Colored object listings
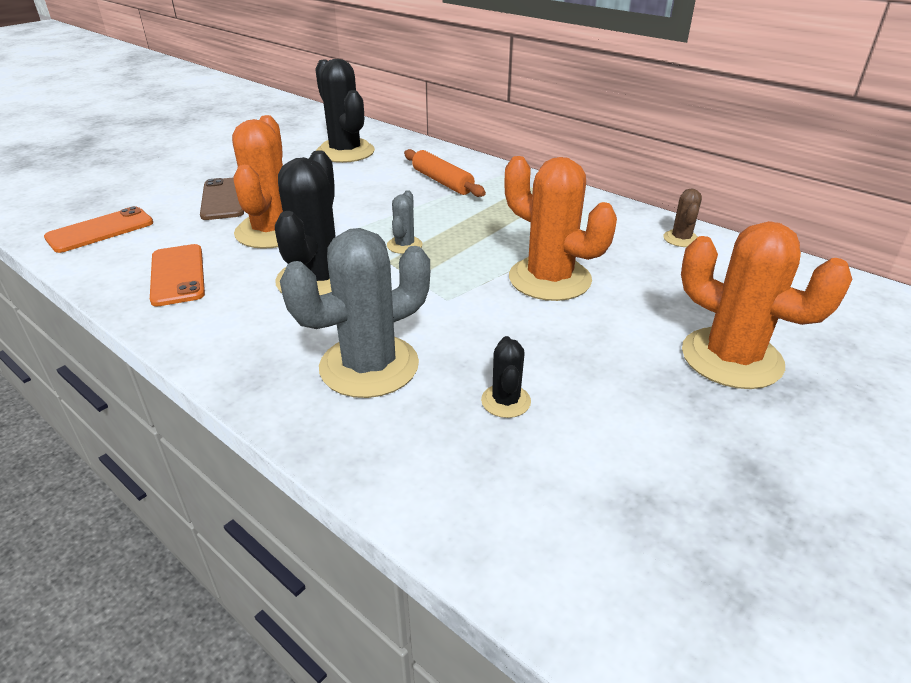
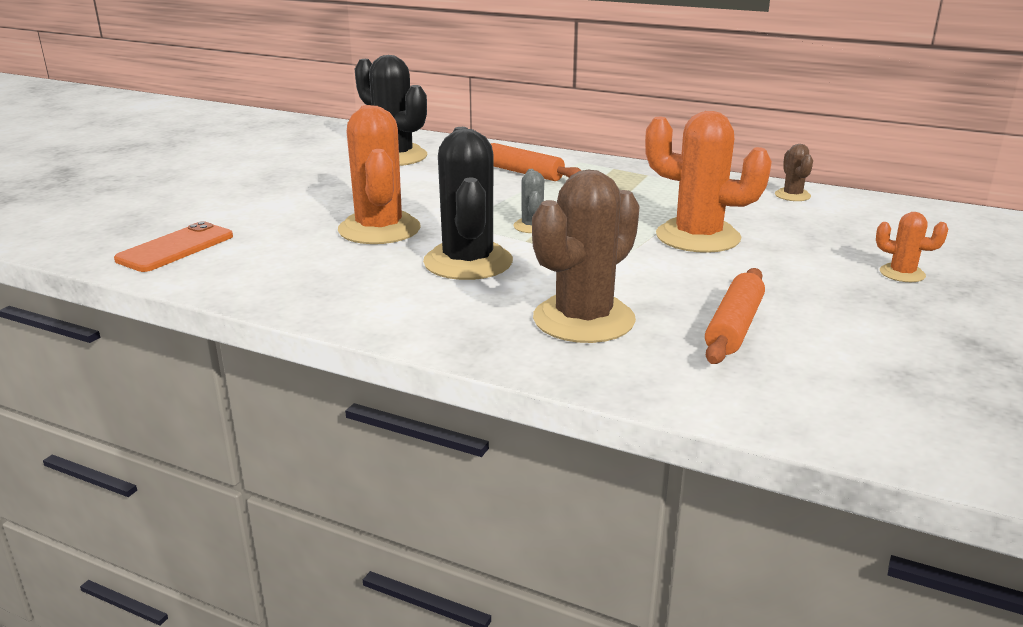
camera: 15 degrees left, 10 degrees down
orange phone [150,244,205,306] -> none
brown phone [200,178,244,220] -> none
grey cactus [280,228,430,398] -> brown cactus [532,170,640,343]
black cactus [481,336,531,418] -> orange rolling pin [705,268,765,364]
orange cactus [681,221,852,389] -> orange cactus [876,212,948,282], size x0.47

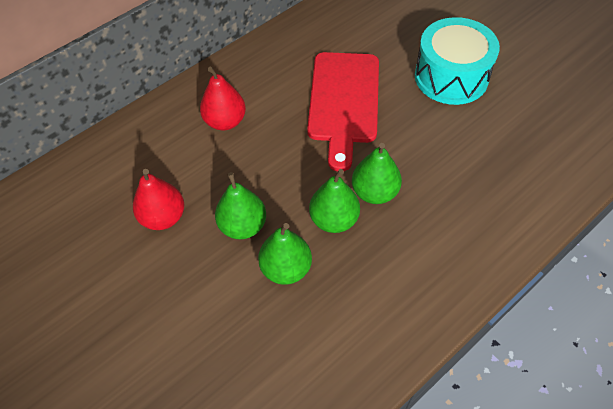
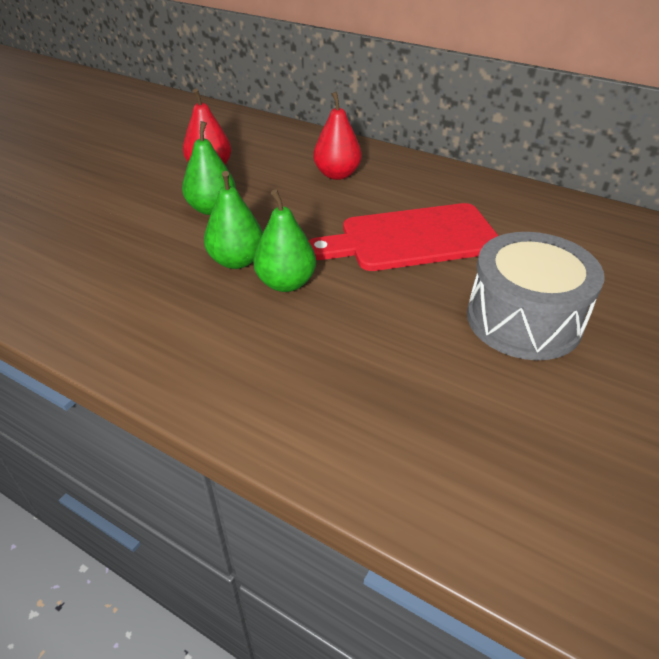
camera: 70 degrees right, 15 degrees down
green pear [258,223,312,285] -> none
turquoise drum [415,17,500,105] -> grey drum [467,232,604,360]

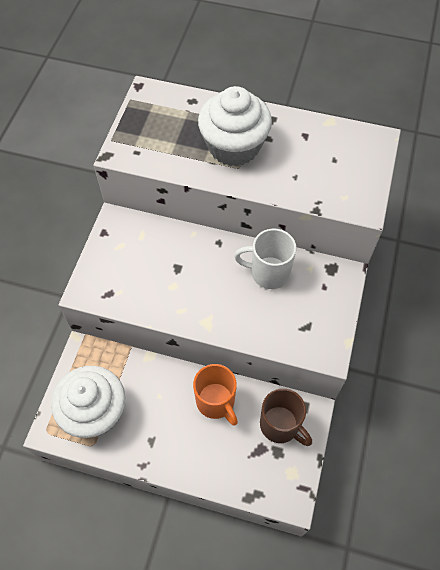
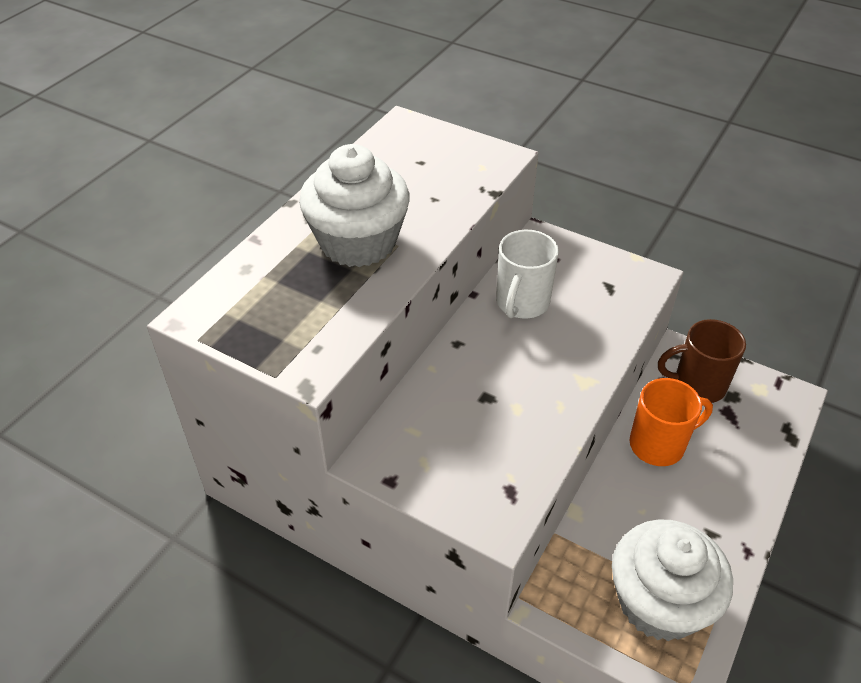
camera: 75 degrees left, 15 degrees down
brown mug [260,388,312,446] -> brown mug turned 150 degrees counterclockwise [658,319,746,403]

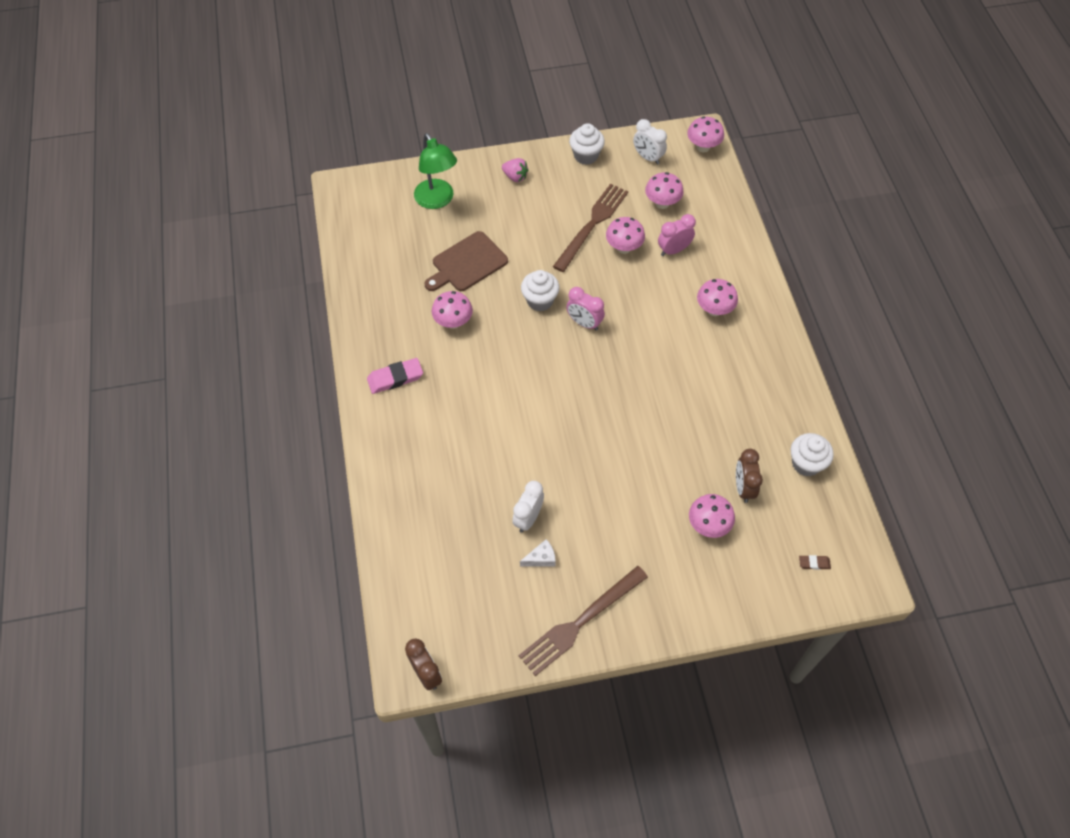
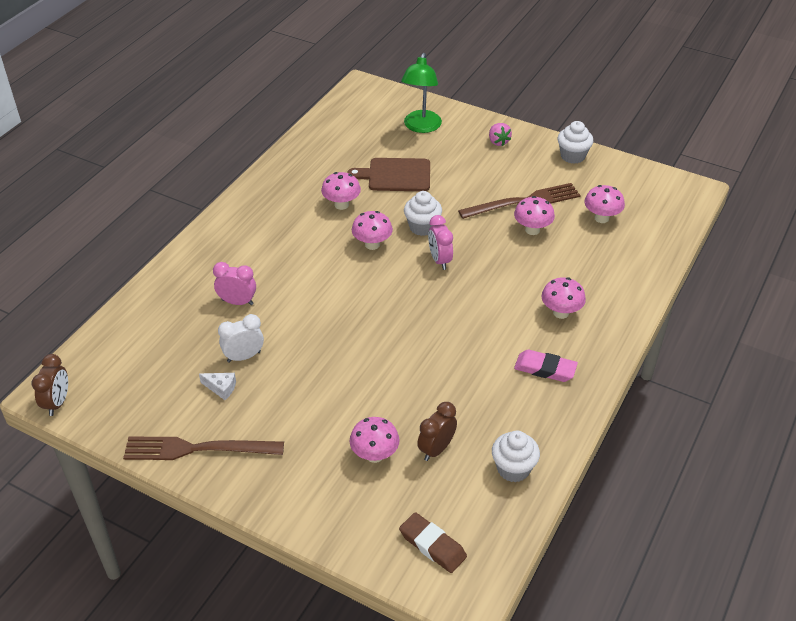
camera: 40 degrees right, 15 degrees down
pink eraser [367,358,423,394] -> pink eraser moved to [514,350,578,382]
white clock [633,119,667,165] -> none
pink clock [658,214,696,256] -> pink clock moved to [213,262,256,305]
pink mushroom [687,116,724,152] -> pink mushroom moved to [352,211,393,250]
brown eraser [799,555,831,570] -> brown eraser [399,512,467,573], size x1.89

- DIRECTIONS FOR THIS TASK: The answer must be the number of lines in the records where the string "camera" is found, stated alone.

- YOUR SOLUTION: 4